Task item: Lines in the following data that contain the string "schottky" are to be counted. Report only their number.

Change detection outputs:
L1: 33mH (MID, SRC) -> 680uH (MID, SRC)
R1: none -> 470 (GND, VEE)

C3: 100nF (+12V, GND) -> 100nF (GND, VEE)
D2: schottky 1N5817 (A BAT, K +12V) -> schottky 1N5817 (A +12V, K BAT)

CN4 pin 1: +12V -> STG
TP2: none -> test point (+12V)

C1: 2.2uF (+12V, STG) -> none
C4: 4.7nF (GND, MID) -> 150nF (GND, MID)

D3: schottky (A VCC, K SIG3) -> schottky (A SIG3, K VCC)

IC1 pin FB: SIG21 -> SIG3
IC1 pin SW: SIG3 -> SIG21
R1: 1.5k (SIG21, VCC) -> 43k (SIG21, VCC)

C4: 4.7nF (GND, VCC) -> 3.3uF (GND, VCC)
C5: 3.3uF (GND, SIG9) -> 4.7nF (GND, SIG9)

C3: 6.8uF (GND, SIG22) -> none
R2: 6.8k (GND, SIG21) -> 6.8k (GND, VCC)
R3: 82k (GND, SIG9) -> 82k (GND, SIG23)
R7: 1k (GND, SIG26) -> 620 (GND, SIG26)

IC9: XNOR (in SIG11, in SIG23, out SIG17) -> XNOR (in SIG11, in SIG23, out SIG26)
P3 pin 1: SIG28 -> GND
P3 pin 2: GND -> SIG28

Task answer: 2